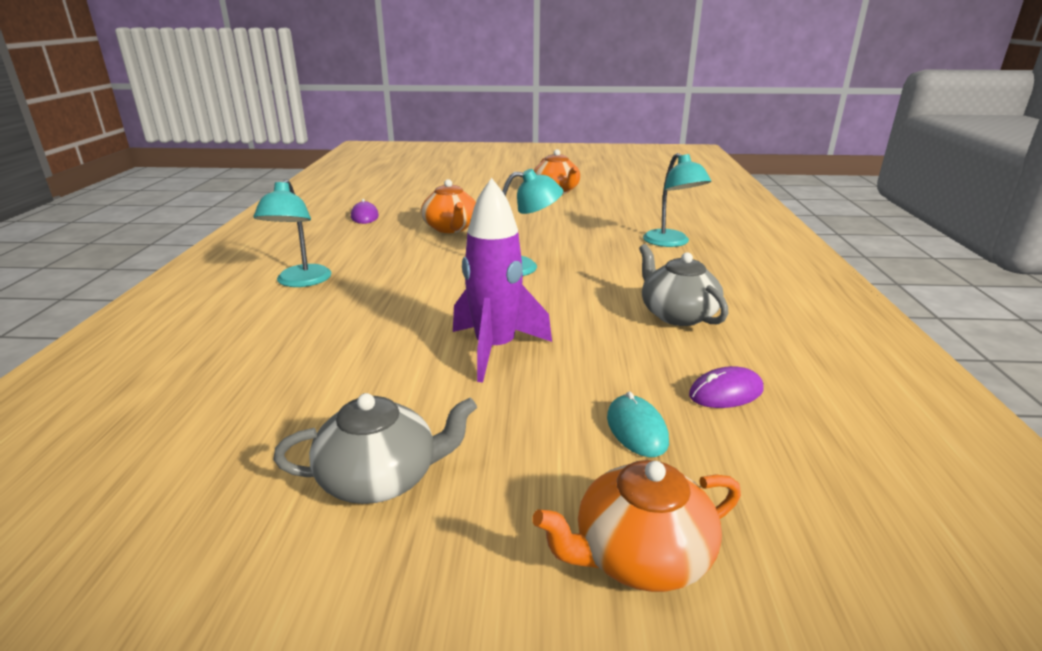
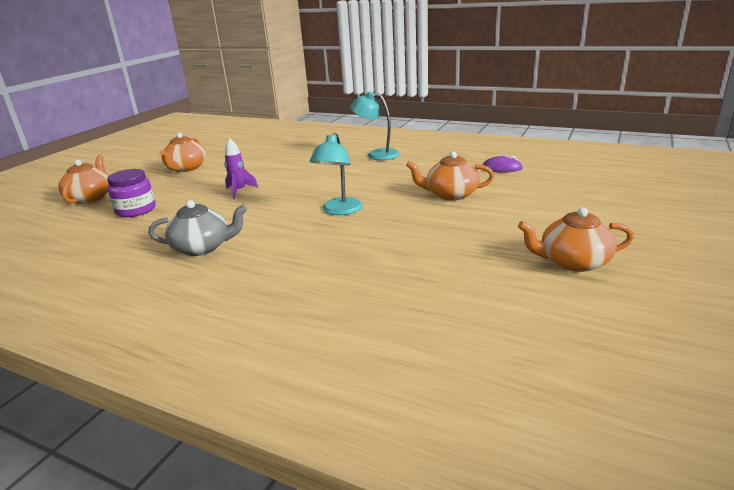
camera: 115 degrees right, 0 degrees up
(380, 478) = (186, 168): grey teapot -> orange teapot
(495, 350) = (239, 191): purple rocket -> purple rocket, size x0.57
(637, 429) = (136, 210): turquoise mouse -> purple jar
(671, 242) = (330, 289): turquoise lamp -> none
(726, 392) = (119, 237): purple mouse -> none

○ ○ ○ ○ ○ ○ ○

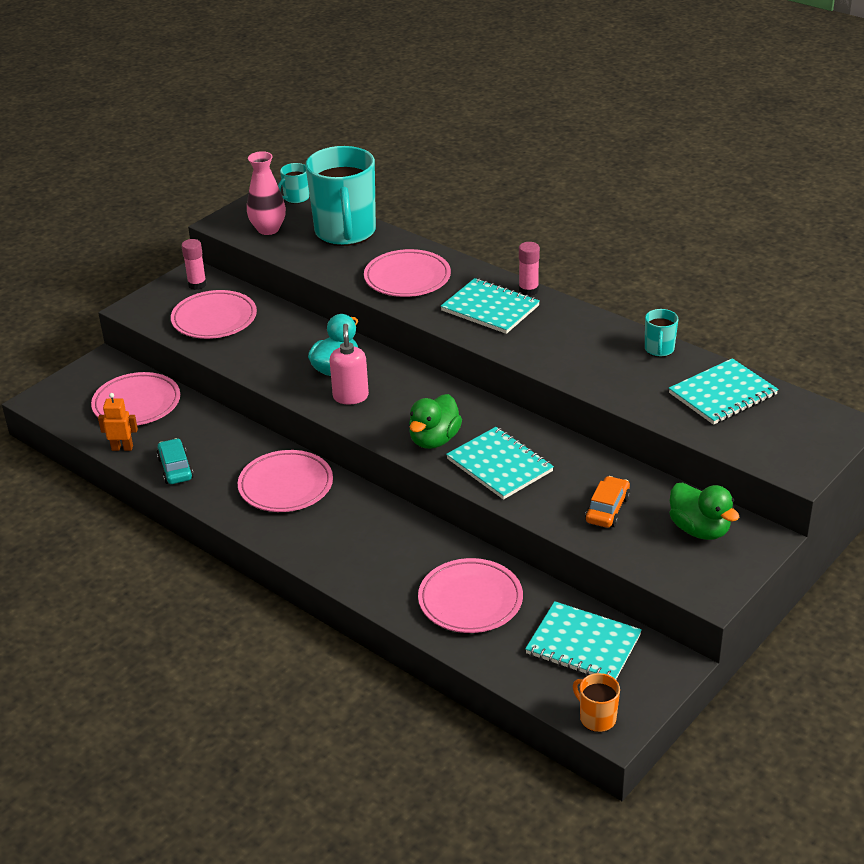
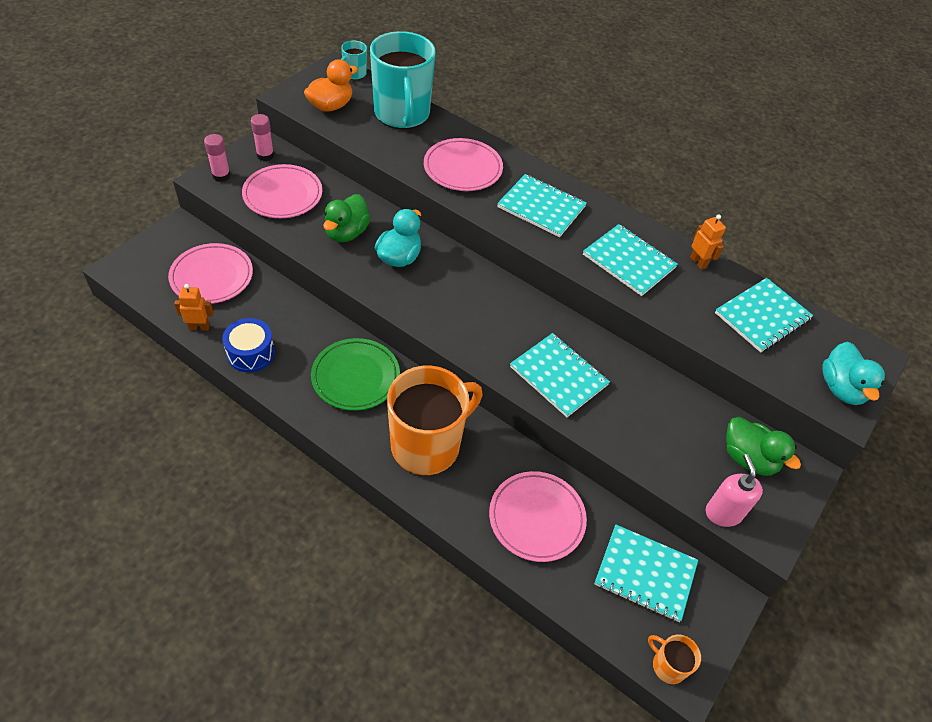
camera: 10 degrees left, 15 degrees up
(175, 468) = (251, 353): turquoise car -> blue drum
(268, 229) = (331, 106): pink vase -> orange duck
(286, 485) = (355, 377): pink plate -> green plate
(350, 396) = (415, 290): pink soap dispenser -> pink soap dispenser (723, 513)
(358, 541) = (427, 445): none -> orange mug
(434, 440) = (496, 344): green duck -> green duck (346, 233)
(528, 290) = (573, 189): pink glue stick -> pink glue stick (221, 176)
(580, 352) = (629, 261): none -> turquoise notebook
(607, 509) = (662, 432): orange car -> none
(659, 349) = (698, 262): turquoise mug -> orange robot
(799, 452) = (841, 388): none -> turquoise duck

○ ○ ○ ○ ○ ○ ○

Every line above that includes the string "orange" needs to be copied.

(380, 478) = (186, 168): grey teapot -> orange teapot
(268, 229) = (331, 106): pink vase -> orange duck
(358, 541) = (427, 445): none -> orange mug
(607, 509) = (662, 432): orange car -> none
(659, 349) = (698, 262): turquoise mug -> orange robot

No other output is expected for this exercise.